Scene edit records
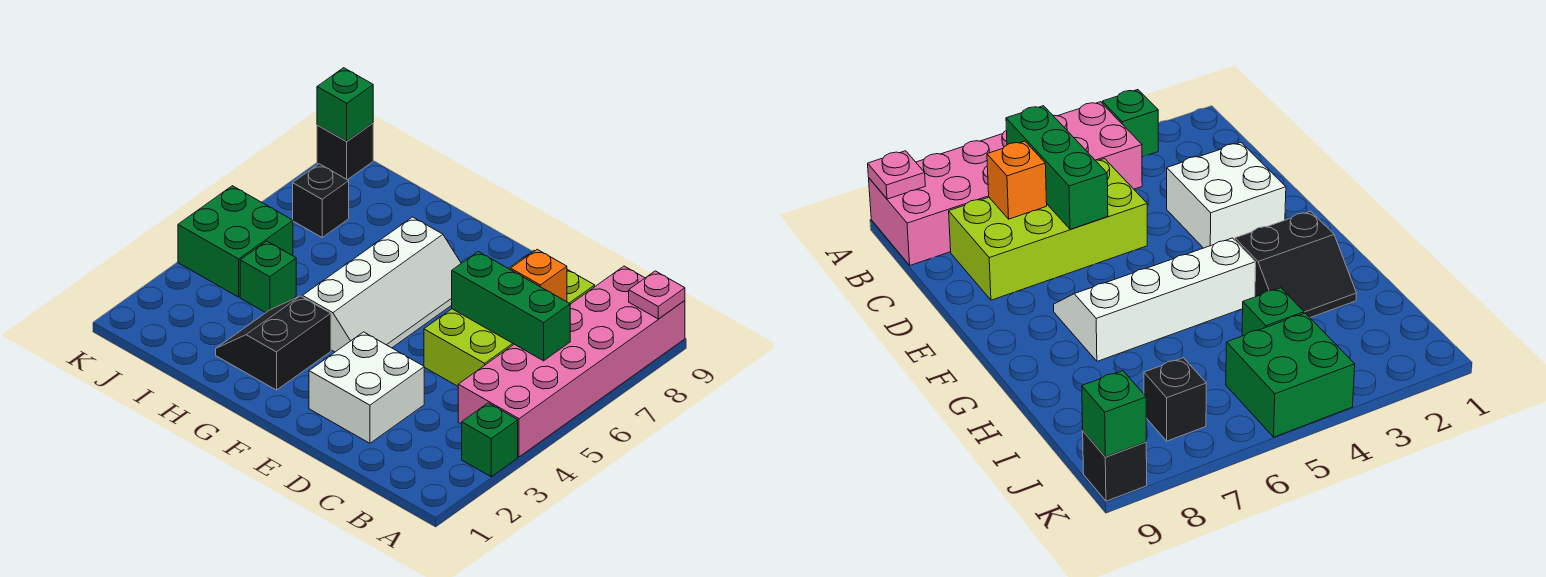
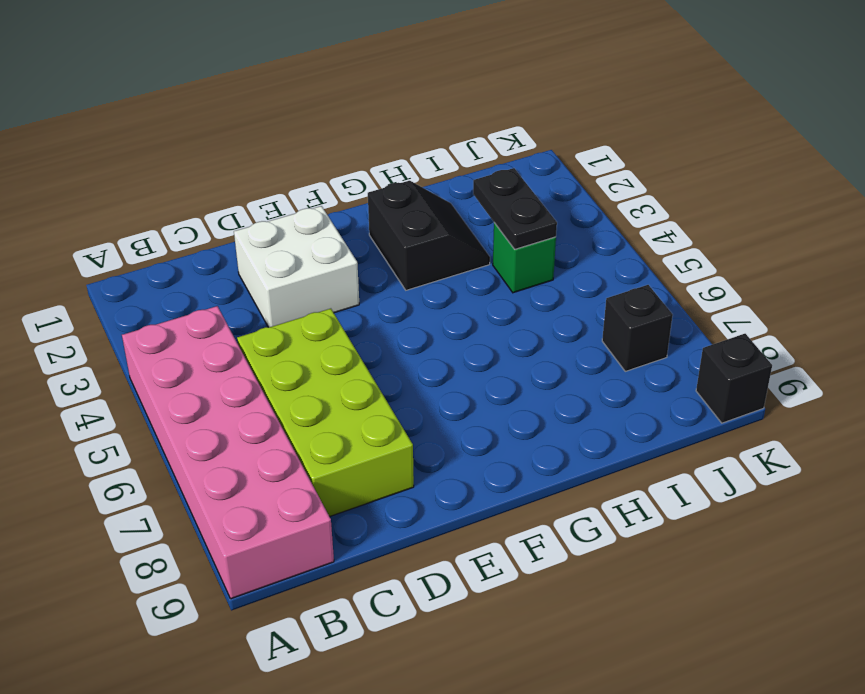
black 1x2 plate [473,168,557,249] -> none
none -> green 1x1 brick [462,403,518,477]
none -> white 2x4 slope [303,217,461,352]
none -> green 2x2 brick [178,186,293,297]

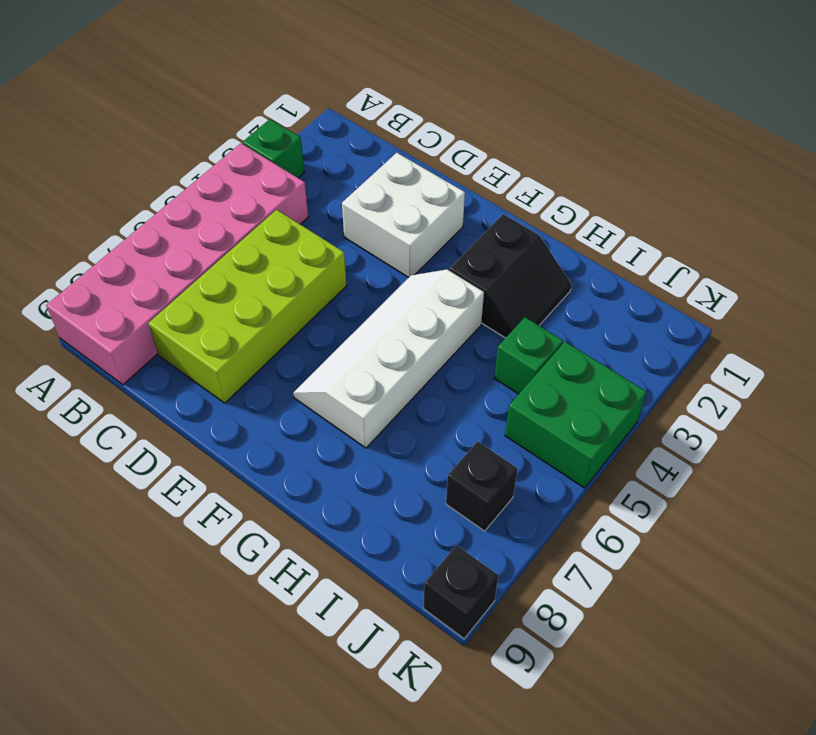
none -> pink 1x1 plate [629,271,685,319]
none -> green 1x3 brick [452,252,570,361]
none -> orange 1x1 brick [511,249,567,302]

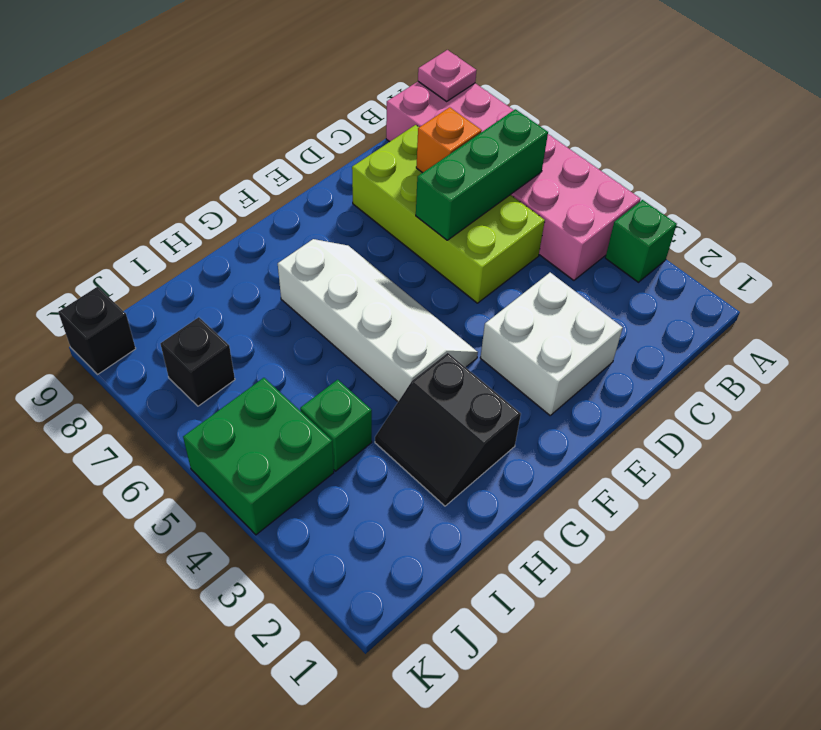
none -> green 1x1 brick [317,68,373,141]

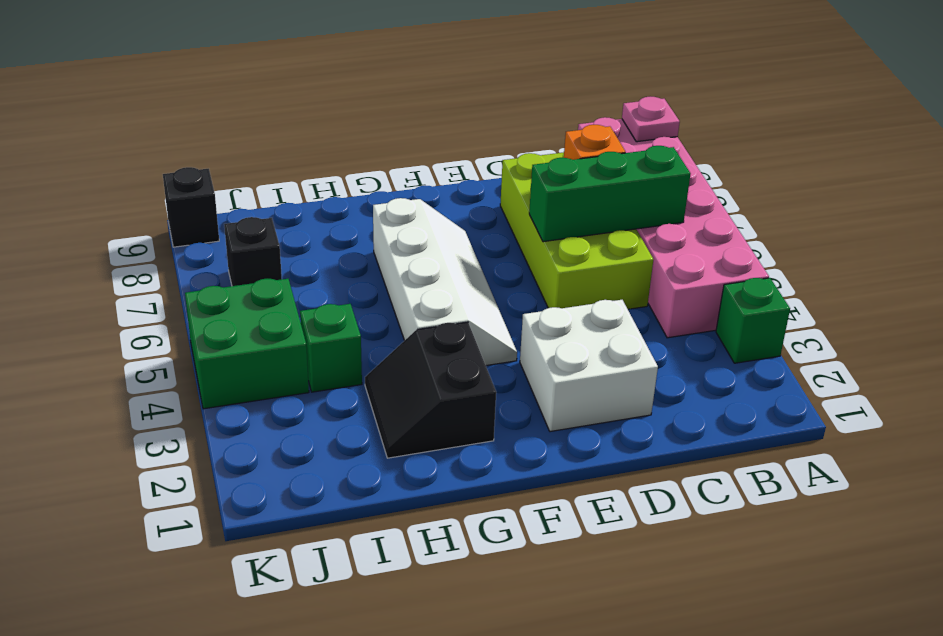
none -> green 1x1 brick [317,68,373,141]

> [TASK DESCRIPTION] Return each entry above unchanged. Leave the pictures out.

> [OUTPUT FOR THIS EXERCISE]
black 1x2 plate [473,168,557,249] -> none
none -> green 1x1 brick [462,403,518,477]
none -> white 2x4 slope [303,217,461,352]
none -> green 2x2 brick [178,186,293,297]

none -> pink 1x1 plate [629,271,685,319]
none -> green 1x3 brick [452,252,570,361]
none -> orange 1x1 brick [511,249,567,302]

none -> green 1x1 brick [317,68,373,141]

none -> green 1x1 brick [317,68,373,141]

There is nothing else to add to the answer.